- **Exercise details**: Exactly reproduce the lines from the top of the entries below through the line containing "R108: 22k (+12V, N30) -> 15k (+12V, N30)", with both ends included.

[Detected change data]
---

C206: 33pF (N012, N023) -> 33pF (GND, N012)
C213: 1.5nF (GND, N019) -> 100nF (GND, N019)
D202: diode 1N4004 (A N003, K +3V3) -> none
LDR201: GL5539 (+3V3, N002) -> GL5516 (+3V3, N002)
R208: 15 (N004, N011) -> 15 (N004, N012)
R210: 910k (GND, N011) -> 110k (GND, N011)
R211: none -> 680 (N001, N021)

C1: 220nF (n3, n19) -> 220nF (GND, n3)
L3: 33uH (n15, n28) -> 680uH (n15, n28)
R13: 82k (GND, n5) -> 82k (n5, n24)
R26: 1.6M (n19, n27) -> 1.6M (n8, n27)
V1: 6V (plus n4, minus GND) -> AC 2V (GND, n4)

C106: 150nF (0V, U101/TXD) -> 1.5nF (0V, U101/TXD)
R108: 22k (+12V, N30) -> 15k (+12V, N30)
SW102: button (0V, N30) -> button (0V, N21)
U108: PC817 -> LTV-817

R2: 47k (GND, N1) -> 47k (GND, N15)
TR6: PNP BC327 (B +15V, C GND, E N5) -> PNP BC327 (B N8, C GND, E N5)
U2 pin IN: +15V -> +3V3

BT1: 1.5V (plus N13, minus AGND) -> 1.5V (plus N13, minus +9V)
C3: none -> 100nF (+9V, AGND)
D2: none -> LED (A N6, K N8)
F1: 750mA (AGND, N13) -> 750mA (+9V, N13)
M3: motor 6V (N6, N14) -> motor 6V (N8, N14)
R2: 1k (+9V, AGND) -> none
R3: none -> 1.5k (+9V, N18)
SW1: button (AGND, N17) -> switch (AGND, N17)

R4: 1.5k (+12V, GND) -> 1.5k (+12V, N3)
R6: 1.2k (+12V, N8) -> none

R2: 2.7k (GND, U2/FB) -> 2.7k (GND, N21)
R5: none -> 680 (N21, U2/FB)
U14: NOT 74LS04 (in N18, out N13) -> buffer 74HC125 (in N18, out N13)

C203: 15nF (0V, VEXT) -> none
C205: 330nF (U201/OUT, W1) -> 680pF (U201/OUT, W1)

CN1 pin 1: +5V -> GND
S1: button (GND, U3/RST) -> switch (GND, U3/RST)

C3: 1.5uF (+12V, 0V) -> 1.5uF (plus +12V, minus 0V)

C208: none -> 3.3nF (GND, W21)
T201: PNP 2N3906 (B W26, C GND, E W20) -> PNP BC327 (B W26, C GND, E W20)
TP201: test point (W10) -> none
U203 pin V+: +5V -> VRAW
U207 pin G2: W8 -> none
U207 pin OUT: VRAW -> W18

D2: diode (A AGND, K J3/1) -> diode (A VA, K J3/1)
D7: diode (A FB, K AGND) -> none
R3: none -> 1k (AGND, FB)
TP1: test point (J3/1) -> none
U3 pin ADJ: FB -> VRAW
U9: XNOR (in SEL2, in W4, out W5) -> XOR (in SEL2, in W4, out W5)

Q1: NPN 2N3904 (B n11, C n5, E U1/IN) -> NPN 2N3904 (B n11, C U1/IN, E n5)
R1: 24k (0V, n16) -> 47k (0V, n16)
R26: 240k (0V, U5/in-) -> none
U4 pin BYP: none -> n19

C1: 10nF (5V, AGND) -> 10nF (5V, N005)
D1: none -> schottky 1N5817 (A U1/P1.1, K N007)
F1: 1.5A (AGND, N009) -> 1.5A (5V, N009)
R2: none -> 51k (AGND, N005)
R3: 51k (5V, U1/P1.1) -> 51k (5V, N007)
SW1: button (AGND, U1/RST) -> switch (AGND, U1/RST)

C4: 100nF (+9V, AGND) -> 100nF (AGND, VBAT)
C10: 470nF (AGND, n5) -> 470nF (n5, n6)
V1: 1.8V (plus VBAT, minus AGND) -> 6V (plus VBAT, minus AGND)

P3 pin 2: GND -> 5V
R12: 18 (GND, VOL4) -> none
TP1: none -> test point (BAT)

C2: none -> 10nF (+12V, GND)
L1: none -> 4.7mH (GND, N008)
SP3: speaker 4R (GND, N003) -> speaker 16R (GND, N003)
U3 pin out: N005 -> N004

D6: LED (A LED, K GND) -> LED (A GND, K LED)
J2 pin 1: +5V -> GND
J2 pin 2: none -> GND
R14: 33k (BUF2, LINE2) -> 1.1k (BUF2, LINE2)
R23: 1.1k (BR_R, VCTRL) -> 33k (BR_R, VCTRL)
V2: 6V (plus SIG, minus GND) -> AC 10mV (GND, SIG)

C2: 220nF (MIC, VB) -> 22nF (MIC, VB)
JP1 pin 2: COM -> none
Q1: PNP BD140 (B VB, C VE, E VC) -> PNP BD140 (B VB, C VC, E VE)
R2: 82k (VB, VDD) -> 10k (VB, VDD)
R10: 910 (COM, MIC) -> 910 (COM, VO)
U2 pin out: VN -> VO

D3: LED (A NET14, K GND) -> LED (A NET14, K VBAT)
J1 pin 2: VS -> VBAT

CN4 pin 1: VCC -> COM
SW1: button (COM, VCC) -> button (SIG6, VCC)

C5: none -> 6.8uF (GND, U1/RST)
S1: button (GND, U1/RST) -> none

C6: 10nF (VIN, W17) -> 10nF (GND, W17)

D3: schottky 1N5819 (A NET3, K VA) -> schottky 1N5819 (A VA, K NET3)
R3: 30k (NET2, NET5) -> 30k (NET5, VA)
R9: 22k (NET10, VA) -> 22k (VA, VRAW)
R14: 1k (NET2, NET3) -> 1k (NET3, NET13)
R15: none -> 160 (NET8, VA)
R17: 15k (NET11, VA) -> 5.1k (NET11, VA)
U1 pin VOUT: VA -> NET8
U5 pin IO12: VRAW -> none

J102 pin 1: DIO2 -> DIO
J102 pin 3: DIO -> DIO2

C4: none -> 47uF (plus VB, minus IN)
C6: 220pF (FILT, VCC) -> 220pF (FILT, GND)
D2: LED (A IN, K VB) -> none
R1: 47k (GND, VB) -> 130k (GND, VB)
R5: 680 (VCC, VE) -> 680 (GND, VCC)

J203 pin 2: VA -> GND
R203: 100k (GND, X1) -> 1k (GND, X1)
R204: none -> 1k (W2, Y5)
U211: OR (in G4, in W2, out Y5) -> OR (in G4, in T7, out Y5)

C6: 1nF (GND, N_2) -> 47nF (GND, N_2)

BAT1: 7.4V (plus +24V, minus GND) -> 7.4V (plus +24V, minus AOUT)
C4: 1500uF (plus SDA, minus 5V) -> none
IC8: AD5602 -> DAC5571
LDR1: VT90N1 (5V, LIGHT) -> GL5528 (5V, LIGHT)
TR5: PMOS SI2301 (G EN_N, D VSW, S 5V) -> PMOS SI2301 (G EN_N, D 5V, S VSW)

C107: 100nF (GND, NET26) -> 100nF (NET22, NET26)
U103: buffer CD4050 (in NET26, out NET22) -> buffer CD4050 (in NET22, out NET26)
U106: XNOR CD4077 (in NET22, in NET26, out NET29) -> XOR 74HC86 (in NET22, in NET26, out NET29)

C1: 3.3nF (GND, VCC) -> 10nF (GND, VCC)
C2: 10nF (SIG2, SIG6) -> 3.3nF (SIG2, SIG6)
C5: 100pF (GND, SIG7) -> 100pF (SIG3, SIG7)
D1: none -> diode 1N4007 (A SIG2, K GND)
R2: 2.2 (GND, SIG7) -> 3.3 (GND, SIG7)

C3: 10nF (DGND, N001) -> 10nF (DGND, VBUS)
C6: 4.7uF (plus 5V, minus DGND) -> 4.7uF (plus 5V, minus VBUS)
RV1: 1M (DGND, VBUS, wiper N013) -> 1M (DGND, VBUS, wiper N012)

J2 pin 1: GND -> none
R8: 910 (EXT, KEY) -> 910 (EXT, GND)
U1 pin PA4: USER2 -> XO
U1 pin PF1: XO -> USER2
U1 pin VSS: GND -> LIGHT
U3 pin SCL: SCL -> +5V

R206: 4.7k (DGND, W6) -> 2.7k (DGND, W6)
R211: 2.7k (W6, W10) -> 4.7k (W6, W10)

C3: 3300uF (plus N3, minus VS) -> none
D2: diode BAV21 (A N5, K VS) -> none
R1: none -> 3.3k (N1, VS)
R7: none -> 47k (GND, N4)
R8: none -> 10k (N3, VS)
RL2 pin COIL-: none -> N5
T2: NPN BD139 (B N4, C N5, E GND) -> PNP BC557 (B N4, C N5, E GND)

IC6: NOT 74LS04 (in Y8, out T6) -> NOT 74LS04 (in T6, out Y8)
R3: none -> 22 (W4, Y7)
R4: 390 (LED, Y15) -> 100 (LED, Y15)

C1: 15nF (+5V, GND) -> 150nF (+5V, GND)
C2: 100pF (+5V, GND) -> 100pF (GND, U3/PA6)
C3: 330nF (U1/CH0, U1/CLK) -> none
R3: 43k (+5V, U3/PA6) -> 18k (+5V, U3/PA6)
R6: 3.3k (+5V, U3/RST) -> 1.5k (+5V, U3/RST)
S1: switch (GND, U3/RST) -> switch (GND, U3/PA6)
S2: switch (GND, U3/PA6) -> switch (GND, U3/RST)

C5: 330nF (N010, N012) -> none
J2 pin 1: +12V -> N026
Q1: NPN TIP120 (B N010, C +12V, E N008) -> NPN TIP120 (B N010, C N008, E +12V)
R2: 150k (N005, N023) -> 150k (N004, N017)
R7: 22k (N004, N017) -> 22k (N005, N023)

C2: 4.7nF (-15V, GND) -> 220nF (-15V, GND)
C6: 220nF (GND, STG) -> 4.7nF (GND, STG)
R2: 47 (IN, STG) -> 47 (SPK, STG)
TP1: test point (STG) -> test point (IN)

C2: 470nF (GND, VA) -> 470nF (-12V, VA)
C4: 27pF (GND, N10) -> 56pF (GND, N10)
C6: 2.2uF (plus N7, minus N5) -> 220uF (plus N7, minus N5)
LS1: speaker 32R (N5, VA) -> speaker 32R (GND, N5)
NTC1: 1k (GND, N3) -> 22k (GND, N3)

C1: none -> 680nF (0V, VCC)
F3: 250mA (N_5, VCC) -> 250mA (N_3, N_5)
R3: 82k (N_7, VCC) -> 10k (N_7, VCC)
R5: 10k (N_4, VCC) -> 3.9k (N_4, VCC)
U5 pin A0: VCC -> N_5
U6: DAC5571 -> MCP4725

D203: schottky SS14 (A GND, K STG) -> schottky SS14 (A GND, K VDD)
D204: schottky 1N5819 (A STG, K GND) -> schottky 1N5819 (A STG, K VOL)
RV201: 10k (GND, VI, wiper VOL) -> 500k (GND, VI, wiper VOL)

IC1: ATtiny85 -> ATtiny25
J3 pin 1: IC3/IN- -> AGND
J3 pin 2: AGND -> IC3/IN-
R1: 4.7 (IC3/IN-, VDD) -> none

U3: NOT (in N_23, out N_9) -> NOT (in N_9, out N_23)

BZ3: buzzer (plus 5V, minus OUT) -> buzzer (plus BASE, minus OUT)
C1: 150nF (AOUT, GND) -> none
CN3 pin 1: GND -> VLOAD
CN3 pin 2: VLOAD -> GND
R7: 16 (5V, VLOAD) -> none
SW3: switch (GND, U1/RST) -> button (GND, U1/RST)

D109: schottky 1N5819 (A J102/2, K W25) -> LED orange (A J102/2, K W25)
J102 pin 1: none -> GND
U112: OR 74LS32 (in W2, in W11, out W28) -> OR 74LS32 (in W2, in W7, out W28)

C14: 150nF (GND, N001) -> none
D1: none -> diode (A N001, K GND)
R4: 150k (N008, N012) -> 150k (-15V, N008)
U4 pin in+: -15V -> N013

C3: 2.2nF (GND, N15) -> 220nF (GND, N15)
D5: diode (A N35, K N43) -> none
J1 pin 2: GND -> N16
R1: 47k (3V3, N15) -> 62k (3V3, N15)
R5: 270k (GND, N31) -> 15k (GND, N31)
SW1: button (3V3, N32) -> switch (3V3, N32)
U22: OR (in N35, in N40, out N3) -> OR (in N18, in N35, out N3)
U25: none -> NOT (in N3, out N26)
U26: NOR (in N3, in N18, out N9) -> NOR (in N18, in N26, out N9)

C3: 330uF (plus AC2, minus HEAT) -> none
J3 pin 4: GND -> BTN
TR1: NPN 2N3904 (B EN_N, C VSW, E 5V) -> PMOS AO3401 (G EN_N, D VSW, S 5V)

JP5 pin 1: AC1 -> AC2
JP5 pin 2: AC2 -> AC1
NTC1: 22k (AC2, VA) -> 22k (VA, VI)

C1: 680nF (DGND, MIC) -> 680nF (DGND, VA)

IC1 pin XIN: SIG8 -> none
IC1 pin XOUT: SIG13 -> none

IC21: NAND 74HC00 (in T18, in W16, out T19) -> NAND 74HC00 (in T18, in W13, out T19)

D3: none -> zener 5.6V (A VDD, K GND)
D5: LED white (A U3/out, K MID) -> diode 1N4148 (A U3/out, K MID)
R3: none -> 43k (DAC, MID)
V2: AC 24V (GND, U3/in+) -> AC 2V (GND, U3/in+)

---

- **Task solution**:
C206: 33pF (N012, N023) -> 33pF (GND, N012)
C213: 1.5nF (GND, N019) -> 100nF (GND, N019)
D202: diode 1N4004 (A N003, K +3V3) -> none
LDR201: GL5539 (+3V3, N002) -> GL5516 (+3V3, N002)
R208: 15 (N004, N011) -> 15 (N004, N012)
R210: 910k (GND, N011) -> 110k (GND, N011)
R211: none -> 680 (N001, N021)

C1: 220nF (n3, n19) -> 220nF (GND, n3)
L3: 33uH (n15, n28) -> 680uH (n15, n28)
R13: 82k (GND, n5) -> 82k (n5, n24)
R26: 1.6M (n19, n27) -> 1.6M (n8, n27)
V1: 6V (plus n4, minus GND) -> AC 2V (GND, n4)

C106: 150nF (0V, U101/TXD) -> 1.5nF (0V, U101/TXD)
R108: 22k (+12V, N30) -> 15k (+12V, N30)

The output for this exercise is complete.